WHAT IS NEEDED ▸ An exact copy is needed of the lines from the one that contains "(1243, 687) = (611, 110): blue" through the final line of the data below, with pictures left out.
Top of EXERCISE MATERIAL
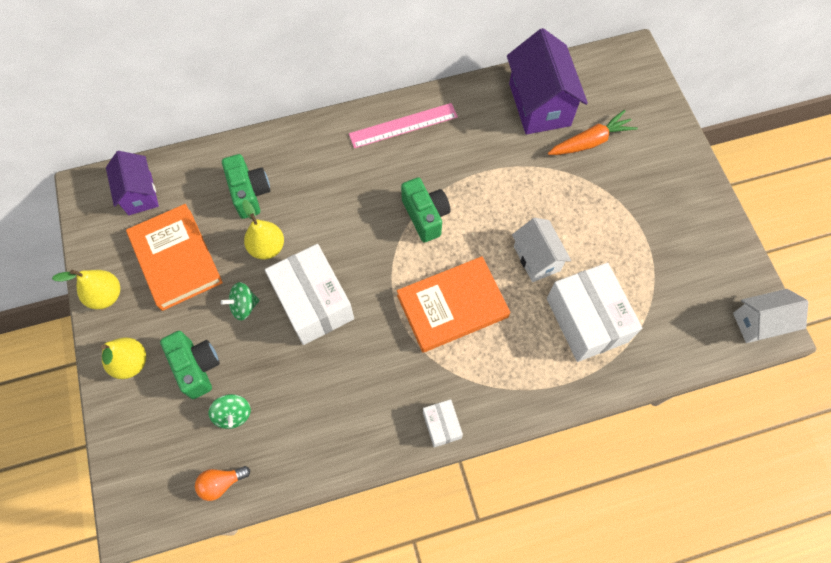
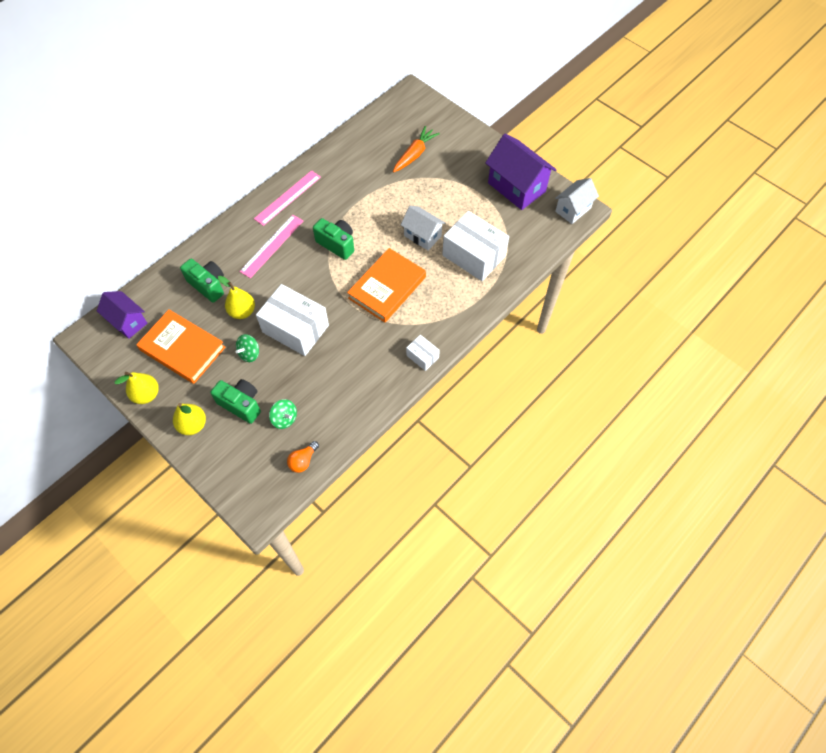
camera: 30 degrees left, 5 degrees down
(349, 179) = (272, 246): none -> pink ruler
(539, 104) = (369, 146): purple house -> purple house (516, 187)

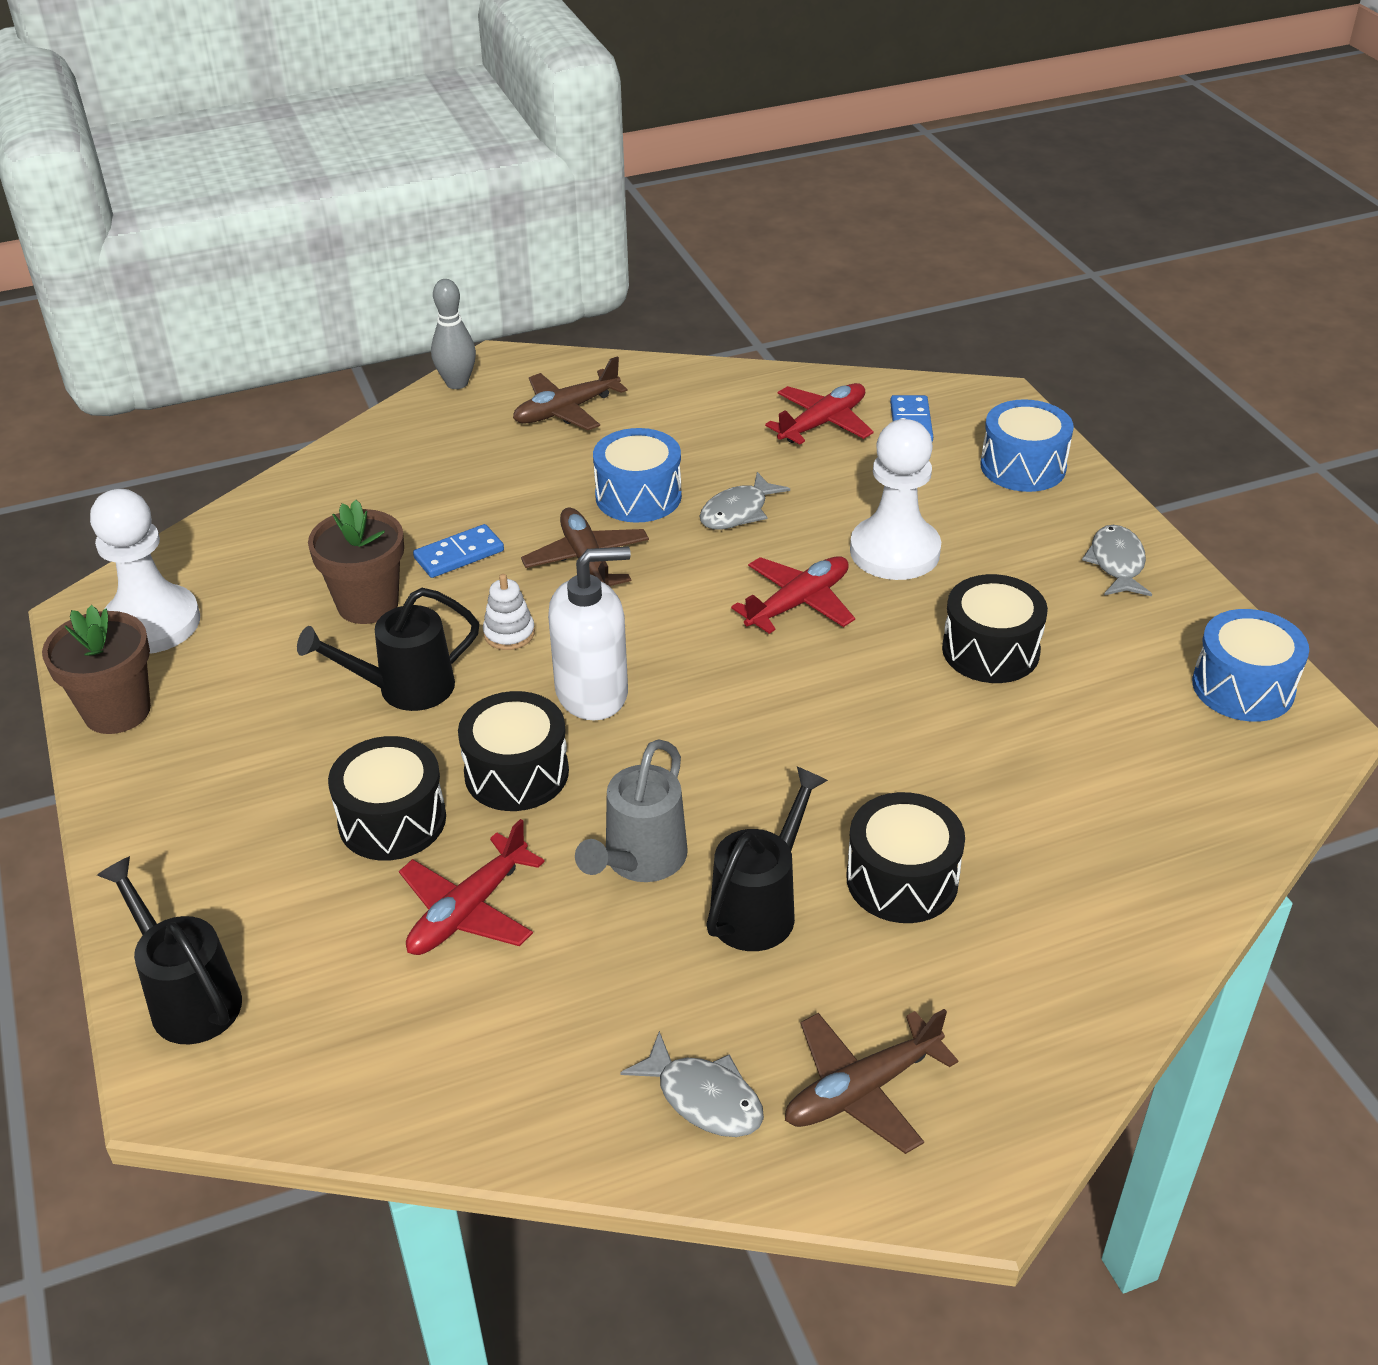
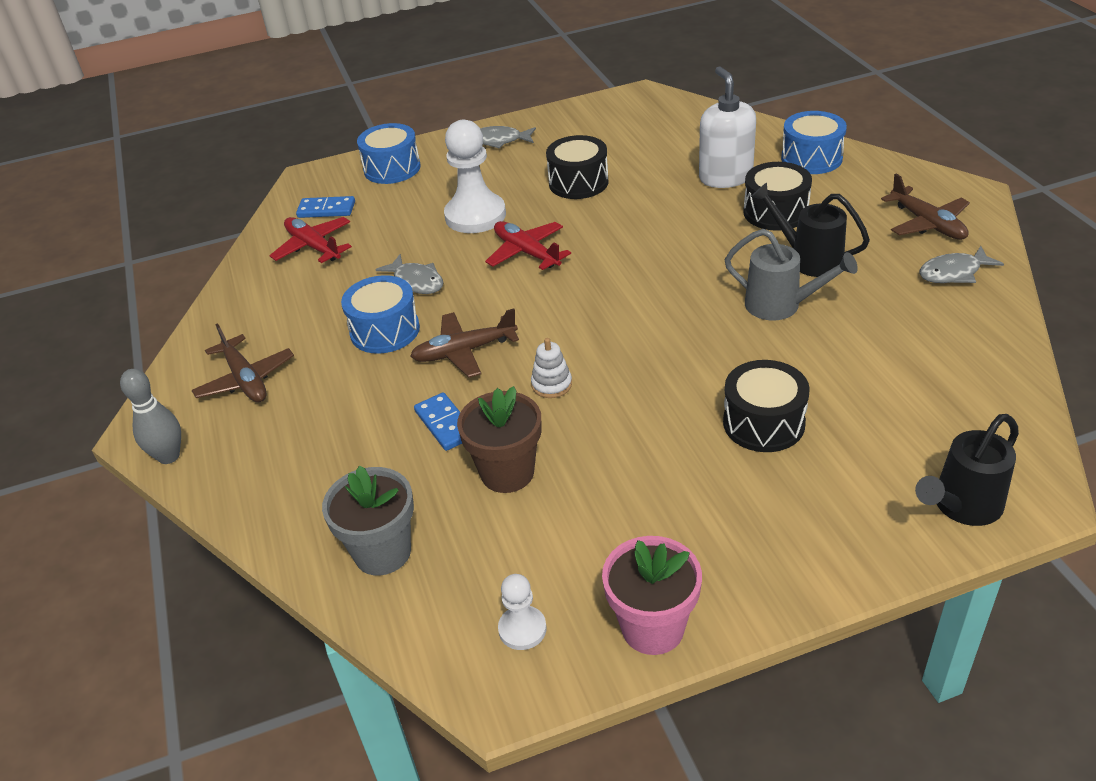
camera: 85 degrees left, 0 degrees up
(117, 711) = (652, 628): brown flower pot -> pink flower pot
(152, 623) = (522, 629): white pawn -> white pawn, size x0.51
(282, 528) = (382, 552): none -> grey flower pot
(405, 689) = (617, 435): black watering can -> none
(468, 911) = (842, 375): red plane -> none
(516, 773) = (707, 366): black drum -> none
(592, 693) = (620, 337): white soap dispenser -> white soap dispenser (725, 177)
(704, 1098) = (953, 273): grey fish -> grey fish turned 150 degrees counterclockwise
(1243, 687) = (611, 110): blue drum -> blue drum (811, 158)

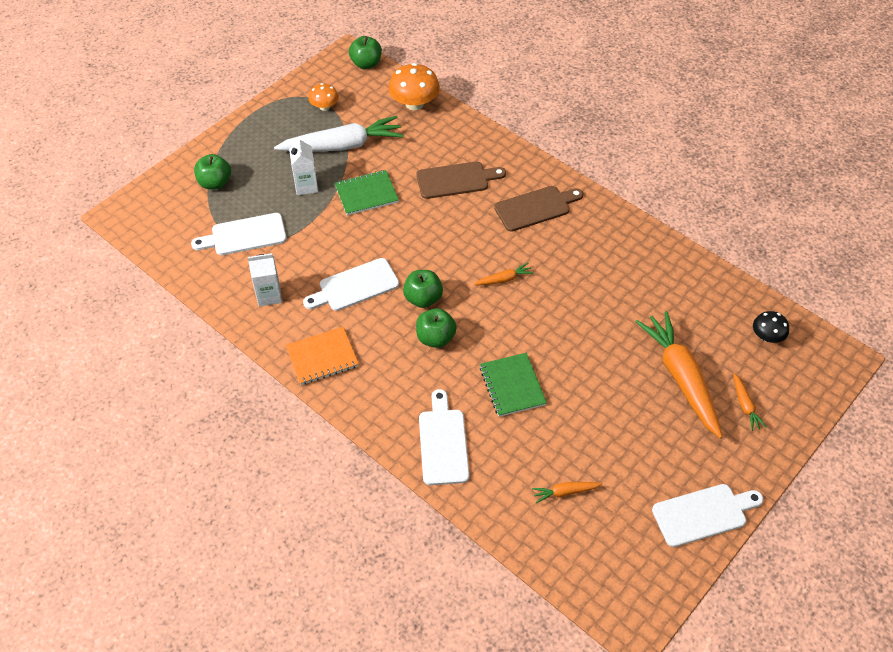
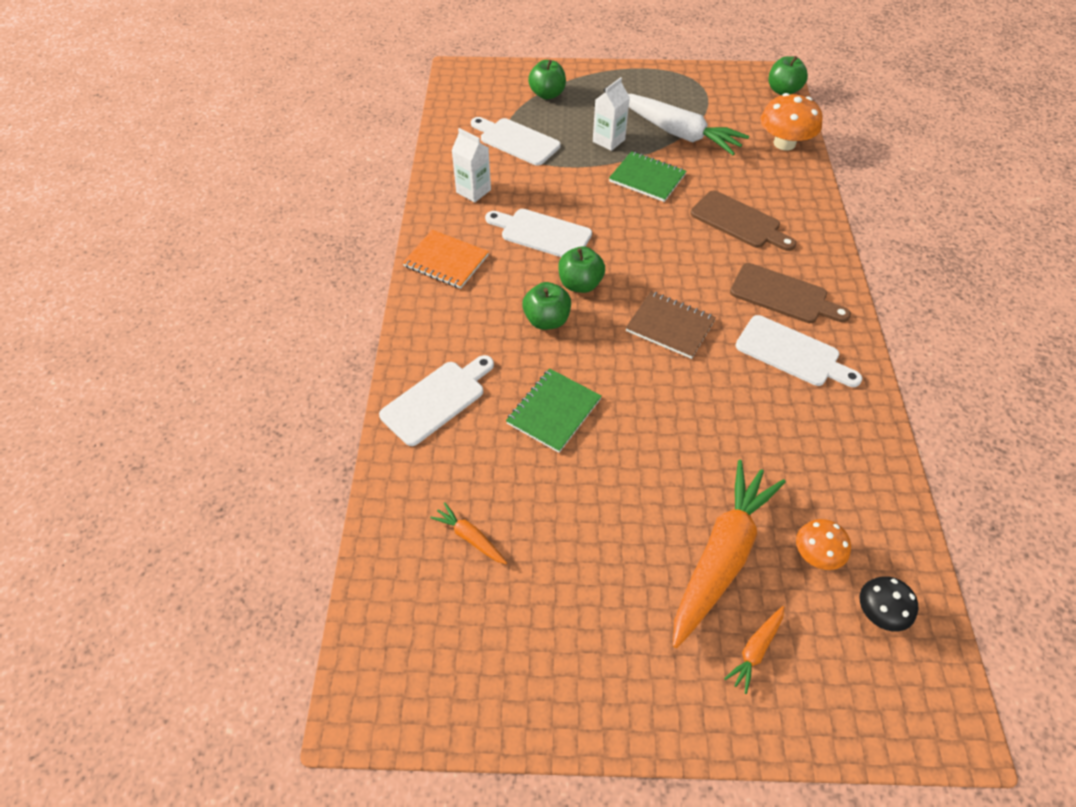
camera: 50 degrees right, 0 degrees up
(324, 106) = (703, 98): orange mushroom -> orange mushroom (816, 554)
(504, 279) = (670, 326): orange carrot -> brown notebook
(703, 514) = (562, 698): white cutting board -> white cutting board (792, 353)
Bottom of EXERCISE MATERIAL
RESULT ▸
(1243, 687) = (611, 110): blue drum -> blue drum (811, 158)

camera: 50 degrees right, 0 degrees up
(324, 106) = (703, 98): orange mushroom -> orange mushroom (816, 554)
(504, 279) = (670, 326): orange carrot -> brown notebook
(703, 514) = (562, 698): white cutting board -> white cutting board (792, 353)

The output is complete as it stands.